What is being asked
Give again the line that contains "PIXELS pin VCC: GND -> 3V3", plus every line after it to the end of the records, unchanged.

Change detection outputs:

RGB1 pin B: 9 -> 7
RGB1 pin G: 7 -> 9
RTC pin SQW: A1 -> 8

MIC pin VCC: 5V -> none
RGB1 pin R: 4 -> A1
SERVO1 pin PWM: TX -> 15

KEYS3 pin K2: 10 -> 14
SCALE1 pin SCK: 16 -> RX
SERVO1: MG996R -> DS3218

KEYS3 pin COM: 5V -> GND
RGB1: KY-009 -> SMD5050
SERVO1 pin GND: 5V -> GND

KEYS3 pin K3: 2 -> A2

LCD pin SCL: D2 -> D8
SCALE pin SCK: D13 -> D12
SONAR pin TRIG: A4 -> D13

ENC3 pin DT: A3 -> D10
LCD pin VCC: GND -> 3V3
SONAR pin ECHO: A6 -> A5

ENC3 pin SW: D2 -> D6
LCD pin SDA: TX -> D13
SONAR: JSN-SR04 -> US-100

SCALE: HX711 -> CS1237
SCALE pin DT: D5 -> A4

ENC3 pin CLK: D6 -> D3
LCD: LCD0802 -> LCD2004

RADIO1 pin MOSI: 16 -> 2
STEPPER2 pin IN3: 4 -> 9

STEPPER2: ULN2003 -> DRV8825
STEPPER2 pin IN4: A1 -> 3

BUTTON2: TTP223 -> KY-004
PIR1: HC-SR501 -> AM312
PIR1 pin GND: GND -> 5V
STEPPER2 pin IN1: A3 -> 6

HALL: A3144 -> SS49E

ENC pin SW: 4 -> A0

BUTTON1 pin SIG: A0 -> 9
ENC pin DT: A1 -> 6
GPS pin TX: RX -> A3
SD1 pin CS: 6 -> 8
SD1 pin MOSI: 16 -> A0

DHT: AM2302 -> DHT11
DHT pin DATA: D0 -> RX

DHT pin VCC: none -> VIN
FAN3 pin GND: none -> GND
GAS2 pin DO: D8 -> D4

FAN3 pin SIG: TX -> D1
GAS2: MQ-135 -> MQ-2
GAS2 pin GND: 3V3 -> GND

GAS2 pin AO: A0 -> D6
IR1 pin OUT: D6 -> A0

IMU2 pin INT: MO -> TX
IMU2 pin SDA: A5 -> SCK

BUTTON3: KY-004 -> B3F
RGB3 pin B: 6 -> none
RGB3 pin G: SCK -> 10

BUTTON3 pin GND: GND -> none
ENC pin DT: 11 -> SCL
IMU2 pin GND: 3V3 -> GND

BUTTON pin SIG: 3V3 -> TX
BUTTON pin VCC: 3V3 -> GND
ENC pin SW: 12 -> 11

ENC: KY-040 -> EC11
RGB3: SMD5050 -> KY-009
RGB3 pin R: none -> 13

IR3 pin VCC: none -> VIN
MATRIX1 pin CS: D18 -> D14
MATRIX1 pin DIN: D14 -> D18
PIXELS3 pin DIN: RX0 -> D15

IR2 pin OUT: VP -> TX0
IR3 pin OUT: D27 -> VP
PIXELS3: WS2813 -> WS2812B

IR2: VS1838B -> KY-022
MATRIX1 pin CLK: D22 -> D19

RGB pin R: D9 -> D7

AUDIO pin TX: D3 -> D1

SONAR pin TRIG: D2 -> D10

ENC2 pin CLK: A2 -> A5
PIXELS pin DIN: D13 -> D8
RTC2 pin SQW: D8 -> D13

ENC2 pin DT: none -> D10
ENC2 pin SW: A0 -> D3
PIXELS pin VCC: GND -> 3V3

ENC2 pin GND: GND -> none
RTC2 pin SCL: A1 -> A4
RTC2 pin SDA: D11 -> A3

Task solution
PIXELS pin VCC: GND -> 3V3

ENC2 pin GND: GND -> none
RTC2 pin SCL: A1 -> A4
RTC2 pin SDA: D11 -> A3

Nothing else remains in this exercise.